[AIM OF THE TASK]
The records sit below. Return every line in them that holds the word "soap".

[DATA EXTRACTS]
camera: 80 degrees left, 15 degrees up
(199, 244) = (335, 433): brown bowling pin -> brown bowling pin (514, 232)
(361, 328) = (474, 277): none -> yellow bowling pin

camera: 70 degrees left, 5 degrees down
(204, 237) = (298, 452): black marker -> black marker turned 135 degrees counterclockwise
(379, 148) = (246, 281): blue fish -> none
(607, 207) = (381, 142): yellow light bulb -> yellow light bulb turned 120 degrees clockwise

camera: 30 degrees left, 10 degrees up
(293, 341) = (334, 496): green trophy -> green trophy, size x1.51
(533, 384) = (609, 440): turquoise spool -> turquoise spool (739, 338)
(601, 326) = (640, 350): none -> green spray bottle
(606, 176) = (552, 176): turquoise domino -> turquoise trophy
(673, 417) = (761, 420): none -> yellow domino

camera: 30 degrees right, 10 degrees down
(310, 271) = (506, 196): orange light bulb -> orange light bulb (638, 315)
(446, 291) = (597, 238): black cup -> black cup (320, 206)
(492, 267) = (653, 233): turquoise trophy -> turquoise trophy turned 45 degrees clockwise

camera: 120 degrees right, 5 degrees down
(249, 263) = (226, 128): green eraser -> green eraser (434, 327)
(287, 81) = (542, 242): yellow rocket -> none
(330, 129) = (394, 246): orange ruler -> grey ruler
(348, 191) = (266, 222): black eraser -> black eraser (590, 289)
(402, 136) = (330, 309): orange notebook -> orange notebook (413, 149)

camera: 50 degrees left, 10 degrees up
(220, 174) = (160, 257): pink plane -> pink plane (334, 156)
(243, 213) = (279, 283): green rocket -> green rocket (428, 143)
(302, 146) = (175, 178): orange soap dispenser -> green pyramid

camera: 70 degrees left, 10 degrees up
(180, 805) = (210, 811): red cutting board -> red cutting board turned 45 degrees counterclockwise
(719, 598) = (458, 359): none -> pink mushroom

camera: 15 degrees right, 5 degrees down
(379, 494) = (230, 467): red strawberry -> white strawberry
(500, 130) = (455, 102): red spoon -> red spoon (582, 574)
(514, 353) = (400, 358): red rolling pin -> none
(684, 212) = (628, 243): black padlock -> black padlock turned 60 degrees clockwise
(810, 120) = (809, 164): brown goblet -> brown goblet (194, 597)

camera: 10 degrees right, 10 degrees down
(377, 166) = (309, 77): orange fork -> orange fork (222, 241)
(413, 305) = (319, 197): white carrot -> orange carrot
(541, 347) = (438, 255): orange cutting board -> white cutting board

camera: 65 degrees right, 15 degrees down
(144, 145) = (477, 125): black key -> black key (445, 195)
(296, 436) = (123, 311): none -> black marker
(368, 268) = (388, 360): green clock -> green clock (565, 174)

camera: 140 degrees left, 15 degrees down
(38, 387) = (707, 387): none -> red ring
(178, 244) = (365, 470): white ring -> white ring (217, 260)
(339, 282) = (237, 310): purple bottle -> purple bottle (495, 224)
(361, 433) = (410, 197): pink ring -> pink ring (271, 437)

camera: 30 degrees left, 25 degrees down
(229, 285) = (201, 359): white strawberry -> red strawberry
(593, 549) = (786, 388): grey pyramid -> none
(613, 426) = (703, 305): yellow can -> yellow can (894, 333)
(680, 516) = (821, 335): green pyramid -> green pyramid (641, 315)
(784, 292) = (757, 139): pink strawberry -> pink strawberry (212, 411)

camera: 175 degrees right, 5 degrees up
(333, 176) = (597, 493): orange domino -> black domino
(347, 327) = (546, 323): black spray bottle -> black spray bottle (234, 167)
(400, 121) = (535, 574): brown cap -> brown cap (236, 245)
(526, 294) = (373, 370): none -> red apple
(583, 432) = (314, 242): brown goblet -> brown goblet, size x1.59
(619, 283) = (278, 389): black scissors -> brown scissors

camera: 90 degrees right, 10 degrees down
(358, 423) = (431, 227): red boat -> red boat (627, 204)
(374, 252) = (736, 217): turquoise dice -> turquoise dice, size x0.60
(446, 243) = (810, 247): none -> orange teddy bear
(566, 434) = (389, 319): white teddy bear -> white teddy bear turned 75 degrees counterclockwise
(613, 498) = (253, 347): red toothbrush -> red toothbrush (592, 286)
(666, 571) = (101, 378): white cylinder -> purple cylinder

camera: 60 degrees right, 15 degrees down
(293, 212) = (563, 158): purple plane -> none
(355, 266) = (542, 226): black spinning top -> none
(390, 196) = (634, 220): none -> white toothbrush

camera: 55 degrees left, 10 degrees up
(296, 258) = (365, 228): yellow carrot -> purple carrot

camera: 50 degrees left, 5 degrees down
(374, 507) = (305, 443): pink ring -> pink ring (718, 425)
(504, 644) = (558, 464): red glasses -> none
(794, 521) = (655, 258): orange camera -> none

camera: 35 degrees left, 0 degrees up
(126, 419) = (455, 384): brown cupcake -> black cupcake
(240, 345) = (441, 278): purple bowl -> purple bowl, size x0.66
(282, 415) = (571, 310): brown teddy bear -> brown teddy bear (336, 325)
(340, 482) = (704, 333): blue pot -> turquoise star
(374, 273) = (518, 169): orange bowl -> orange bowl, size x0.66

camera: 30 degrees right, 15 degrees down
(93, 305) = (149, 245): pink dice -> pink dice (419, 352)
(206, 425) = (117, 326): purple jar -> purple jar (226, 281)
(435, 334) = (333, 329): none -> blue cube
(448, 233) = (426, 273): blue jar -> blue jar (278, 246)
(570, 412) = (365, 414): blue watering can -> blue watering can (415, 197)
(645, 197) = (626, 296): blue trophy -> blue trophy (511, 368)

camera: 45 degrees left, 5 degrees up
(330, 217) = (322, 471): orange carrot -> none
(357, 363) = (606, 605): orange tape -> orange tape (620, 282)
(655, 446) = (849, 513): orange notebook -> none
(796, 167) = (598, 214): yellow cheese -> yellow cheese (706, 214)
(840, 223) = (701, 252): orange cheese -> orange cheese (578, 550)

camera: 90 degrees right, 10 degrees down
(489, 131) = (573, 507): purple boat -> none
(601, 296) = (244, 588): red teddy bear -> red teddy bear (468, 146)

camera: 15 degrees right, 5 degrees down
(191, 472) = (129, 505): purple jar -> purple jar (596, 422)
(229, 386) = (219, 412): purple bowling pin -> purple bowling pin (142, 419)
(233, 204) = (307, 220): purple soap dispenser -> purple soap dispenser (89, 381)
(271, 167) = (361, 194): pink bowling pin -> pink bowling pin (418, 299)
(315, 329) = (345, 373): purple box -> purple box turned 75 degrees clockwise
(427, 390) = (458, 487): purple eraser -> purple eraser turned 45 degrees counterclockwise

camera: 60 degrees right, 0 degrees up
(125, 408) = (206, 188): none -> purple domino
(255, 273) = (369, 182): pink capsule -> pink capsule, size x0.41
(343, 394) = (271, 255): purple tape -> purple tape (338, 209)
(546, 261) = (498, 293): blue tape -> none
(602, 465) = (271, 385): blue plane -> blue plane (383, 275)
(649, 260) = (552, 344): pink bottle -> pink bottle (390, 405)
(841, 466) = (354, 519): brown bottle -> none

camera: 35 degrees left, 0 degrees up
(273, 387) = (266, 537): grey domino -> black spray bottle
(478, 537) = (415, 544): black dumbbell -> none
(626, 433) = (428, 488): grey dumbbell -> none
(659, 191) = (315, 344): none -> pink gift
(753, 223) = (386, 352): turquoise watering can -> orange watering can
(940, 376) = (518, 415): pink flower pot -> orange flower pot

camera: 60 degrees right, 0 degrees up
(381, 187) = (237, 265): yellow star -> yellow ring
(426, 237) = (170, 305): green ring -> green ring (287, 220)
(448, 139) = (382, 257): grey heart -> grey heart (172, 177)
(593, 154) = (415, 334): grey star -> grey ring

[WORKED SOLUTION]
(302, 146) = (175, 178): orange soap dispenser -> green pyramid
(233, 204) = (307, 220): purple soap dispenser -> purple soap dispenser (89, 381)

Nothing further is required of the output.